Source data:
----

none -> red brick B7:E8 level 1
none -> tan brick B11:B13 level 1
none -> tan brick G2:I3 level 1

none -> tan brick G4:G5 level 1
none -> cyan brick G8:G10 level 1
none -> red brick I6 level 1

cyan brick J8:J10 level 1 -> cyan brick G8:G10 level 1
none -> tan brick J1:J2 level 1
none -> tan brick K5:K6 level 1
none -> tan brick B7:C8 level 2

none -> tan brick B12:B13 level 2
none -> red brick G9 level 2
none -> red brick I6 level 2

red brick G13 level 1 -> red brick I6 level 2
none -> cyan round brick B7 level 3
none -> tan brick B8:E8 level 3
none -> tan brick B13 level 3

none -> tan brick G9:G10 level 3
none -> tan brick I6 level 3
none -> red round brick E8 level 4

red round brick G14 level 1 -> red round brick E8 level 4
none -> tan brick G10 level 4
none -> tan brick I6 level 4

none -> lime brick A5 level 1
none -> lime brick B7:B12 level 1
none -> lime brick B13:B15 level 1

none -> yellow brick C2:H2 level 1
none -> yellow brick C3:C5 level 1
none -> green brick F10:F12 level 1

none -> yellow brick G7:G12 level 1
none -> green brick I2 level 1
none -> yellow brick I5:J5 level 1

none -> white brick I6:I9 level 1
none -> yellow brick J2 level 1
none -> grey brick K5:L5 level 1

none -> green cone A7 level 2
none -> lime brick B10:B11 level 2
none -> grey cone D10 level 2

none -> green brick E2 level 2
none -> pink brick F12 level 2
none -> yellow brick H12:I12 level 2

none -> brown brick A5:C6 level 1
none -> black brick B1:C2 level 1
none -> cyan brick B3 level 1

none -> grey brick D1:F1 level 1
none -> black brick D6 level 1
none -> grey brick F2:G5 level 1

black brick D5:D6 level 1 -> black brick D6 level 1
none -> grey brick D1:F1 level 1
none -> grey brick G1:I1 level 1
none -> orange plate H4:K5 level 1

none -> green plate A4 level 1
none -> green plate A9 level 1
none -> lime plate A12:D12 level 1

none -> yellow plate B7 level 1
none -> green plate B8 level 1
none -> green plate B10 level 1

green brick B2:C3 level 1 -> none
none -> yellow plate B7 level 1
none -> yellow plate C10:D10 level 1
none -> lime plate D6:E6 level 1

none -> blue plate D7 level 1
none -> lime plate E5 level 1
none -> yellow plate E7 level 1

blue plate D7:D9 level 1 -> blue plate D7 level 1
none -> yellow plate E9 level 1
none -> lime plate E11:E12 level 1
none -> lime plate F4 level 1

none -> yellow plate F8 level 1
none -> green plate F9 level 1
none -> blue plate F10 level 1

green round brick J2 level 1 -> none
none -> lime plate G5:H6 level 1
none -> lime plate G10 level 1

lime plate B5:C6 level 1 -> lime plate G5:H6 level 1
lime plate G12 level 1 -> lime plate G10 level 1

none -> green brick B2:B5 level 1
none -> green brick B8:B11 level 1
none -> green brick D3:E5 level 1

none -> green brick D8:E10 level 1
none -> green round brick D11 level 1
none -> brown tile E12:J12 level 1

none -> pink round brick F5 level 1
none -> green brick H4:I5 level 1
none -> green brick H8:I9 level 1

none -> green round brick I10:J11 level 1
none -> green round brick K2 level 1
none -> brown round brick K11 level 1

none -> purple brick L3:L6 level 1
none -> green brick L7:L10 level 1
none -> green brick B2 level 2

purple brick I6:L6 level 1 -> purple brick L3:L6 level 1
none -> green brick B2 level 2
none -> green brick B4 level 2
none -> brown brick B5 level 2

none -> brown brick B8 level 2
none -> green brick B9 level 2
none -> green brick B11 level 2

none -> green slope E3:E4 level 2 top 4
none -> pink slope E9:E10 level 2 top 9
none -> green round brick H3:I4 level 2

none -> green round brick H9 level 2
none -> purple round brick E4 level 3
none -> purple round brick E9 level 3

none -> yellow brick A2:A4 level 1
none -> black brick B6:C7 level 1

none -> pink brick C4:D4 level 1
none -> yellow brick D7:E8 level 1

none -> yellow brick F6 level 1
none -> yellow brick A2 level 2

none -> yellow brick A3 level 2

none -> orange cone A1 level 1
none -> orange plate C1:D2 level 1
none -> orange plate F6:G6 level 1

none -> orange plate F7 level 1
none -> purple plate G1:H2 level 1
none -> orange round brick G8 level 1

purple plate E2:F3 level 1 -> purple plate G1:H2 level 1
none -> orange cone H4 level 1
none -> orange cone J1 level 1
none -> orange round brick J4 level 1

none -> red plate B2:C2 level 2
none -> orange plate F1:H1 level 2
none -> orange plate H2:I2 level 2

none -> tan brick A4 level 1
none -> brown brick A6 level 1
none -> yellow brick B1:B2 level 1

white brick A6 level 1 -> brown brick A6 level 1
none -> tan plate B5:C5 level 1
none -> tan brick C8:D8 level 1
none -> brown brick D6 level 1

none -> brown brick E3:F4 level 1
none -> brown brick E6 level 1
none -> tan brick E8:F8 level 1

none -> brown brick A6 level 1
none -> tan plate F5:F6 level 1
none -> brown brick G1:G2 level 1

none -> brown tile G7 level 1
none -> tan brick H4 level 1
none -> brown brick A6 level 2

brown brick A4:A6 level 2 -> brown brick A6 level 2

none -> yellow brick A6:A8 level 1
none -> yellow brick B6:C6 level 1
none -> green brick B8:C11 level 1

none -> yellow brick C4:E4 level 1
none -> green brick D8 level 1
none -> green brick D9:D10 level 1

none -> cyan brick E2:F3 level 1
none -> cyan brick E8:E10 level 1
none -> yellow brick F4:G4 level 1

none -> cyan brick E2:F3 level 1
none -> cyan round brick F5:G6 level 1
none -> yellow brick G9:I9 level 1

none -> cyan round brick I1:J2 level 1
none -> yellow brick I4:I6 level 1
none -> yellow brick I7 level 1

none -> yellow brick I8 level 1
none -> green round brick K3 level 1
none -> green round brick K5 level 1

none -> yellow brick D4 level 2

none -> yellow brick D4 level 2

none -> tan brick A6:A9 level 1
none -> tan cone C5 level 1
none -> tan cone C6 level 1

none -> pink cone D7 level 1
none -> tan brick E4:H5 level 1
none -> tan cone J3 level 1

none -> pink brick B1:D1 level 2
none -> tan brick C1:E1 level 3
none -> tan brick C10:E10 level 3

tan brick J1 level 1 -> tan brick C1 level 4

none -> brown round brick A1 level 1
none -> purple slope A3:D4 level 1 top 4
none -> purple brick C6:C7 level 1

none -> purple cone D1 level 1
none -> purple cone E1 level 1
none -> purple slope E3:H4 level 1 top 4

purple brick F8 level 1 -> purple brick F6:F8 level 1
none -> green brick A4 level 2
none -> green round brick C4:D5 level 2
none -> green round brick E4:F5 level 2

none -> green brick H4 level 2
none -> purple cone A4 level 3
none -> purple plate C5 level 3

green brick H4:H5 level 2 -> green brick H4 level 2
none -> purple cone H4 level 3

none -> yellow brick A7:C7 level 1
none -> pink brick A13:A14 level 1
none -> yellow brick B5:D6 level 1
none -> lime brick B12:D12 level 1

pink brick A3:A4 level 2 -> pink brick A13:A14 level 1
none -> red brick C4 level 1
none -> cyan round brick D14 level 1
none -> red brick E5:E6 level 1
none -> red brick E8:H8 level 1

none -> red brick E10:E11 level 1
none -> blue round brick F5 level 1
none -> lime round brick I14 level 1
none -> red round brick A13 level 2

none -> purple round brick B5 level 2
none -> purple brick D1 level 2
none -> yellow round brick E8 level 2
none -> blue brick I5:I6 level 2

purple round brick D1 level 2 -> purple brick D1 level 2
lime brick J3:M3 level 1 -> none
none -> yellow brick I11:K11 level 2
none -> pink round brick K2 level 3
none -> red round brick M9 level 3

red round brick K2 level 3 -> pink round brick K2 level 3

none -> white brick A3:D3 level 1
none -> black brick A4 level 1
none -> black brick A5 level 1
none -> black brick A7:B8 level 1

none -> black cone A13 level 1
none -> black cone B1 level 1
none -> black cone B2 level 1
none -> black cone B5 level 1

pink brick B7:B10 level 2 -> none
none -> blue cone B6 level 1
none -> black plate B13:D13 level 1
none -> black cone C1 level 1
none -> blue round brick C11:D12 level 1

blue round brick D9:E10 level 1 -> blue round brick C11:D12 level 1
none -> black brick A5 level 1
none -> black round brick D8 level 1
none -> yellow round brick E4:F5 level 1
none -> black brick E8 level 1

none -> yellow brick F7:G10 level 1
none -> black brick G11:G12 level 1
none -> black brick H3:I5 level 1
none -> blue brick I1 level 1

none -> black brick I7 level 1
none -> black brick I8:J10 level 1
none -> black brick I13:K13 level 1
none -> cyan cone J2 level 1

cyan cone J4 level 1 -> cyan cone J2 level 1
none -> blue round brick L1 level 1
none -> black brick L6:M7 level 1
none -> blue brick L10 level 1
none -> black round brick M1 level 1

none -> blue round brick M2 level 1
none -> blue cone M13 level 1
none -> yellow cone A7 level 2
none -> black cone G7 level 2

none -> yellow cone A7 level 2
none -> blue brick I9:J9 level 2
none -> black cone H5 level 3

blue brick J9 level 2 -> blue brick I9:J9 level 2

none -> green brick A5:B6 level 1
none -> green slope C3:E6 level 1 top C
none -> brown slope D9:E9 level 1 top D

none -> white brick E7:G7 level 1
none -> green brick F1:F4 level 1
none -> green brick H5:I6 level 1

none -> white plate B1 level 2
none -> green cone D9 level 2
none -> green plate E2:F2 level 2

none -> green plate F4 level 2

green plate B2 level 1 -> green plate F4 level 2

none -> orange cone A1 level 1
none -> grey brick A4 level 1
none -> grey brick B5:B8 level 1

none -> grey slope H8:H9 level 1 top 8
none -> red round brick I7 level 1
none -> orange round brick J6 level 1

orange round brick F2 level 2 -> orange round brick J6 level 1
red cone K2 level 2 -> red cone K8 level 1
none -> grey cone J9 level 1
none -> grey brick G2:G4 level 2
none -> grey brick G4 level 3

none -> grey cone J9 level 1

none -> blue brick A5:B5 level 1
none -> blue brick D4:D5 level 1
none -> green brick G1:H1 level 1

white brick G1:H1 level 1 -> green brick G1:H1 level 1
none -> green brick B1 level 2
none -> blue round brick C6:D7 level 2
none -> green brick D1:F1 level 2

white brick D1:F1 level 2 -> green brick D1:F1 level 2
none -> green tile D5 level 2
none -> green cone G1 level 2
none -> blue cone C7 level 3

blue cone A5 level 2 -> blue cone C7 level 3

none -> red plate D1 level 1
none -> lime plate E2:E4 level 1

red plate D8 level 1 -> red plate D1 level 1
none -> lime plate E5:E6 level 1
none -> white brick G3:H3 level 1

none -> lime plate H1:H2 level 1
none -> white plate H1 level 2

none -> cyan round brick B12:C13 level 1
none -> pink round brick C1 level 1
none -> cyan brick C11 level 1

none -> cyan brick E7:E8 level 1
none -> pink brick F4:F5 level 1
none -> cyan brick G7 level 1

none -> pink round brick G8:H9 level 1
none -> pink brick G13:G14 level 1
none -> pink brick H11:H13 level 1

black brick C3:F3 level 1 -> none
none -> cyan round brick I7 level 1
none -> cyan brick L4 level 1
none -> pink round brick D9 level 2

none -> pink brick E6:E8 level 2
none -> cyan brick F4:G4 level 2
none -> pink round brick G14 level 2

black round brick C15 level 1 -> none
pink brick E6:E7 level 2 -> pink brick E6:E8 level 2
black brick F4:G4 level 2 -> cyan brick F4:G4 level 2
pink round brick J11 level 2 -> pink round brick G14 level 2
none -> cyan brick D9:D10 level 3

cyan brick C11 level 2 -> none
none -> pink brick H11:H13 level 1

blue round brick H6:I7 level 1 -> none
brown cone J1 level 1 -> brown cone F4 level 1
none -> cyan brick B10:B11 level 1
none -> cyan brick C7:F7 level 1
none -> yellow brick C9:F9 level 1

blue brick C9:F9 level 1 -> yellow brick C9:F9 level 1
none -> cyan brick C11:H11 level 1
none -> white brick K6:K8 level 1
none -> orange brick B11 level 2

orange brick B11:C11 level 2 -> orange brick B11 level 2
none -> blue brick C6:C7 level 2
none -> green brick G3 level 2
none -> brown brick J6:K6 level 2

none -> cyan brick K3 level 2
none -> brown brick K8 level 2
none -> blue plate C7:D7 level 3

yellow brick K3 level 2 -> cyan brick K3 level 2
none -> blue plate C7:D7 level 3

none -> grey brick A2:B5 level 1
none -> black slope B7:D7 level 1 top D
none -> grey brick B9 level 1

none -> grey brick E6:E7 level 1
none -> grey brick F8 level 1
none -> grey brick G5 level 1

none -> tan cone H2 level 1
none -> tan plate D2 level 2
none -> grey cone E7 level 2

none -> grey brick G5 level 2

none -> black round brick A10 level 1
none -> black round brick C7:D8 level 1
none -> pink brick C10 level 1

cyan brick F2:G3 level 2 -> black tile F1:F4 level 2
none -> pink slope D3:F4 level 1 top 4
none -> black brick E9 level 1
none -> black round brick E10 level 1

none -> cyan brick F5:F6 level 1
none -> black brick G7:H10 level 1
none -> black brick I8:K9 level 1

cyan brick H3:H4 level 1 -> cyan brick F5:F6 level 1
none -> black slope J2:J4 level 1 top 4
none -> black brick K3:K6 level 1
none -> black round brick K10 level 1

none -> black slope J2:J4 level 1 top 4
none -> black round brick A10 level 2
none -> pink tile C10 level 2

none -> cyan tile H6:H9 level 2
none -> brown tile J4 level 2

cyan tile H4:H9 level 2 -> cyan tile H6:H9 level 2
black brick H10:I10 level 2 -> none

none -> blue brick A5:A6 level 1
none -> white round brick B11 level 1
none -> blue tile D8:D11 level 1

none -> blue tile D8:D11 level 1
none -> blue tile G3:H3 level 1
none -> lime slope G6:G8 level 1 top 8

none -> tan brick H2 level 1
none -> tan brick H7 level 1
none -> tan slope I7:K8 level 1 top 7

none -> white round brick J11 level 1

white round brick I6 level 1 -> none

----

The lines to copy run from the first line of the entries to the line containing "none -> lime brick B10:B11 level 2"; copy them exactly and output nothing else.

ANSWER BOX:
none -> red brick B7:E8 level 1
none -> tan brick B11:B13 level 1
none -> tan brick G2:I3 level 1

none -> tan brick G4:G5 level 1
none -> cyan brick G8:G10 level 1
none -> red brick I6 level 1

cyan brick J8:J10 level 1 -> cyan brick G8:G10 level 1
none -> tan brick J1:J2 level 1
none -> tan brick K5:K6 level 1
none -> tan brick B7:C8 level 2

none -> tan brick B12:B13 level 2
none -> red brick G9 level 2
none -> red brick I6 level 2

red brick G13 level 1 -> red brick I6 level 2
none -> cyan round brick B7 level 3
none -> tan brick B8:E8 level 3
none -> tan brick B13 level 3

none -> tan brick G9:G10 level 3
none -> tan brick I6 level 3
none -> red round brick E8 level 4

red round brick G14 level 1 -> red round brick E8 level 4
none -> tan brick G10 level 4
none -> tan brick I6 level 4

none -> lime brick A5 level 1
none -> lime brick B7:B12 level 1
none -> lime brick B13:B15 level 1

none -> yellow brick C2:H2 level 1
none -> yellow brick C3:C5 level 1
none -> green brick F10:F12 level 1

none -> yellow brick G7:G12 level 1
none -> green brick I2 level 1
none -> yellow brick I5:J5 level 1

none -> white brick I6:I9 level 1
none -> yellow brick J2 level 1
none -> grey brick K5:L5 level 1

none -> green cone A7 level 2
none -> lime brick B10:B11 level 2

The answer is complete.